What to produce:
In the data below, retype exactly the line that contains "(306, 414) = (268, 145): none -> white fish" and every line after it, through the last.

── Given information

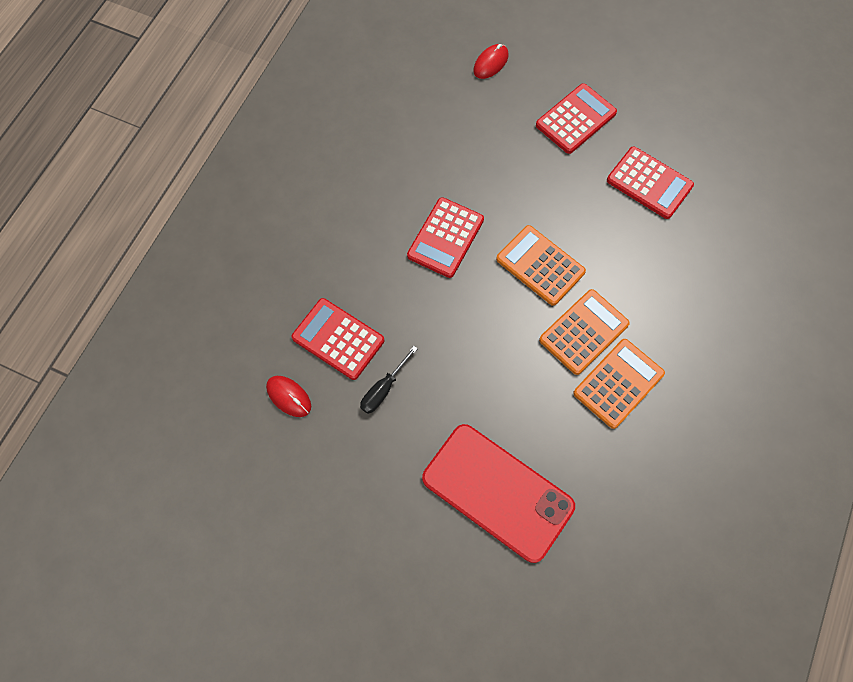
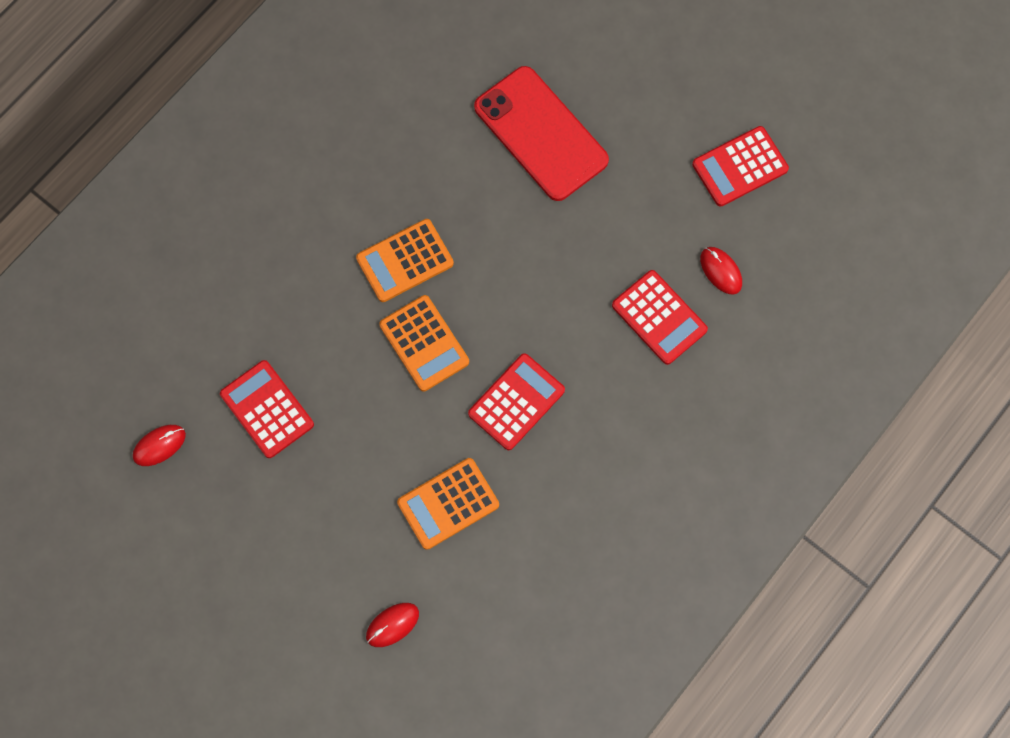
camera: 165 degrees left, 5 degrees up
(383, 389) = (624, 255): black screwdriver -> none
(575, 119) = (317, 515): red calculator -> red calculator (740, 167)
(618, 383) = (390, 202): orange calculator -> orange calculator (448, 503)
(721, 137) = (159, 445): none -> red mouse

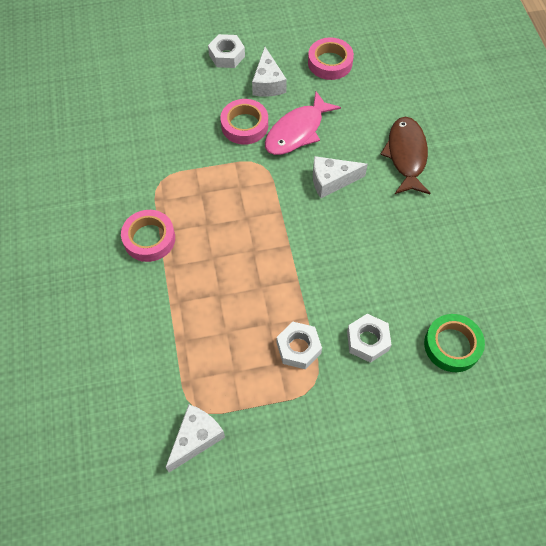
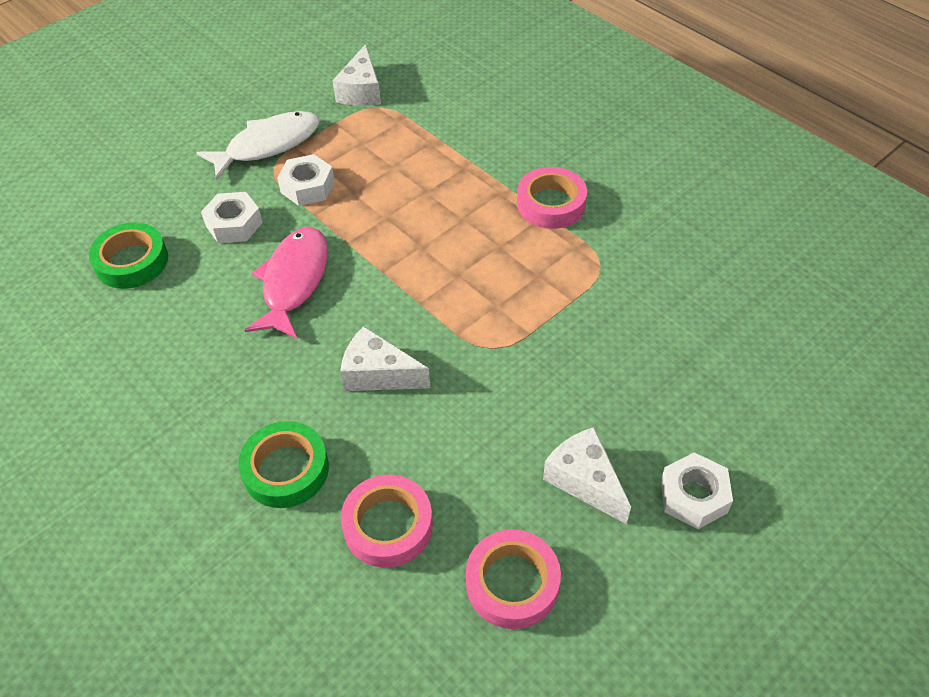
camera: 150 degrees right, 10 degrees down
(244, 125) = (560, 391): pink tape -> pink tape (388, 525)
(297, 131) = (477, 422): pink fish -> pink fish (294, 281)
(306, 414) = (268, 145): none -> white fish
(331, 181) = (378, 374): white cheese -> white cheese turned 120 degrees counterclockwise
(406, 155) = (286, 469): brown fish -> green tape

────

Answer area:
(306, 414) = (268, 145): none -> white fish
(331, 181) = (378, 374): white cheese -> white cheese turned 120 degrees counterclockwise
(406, 155) = (286, 469): brown fish -> green tape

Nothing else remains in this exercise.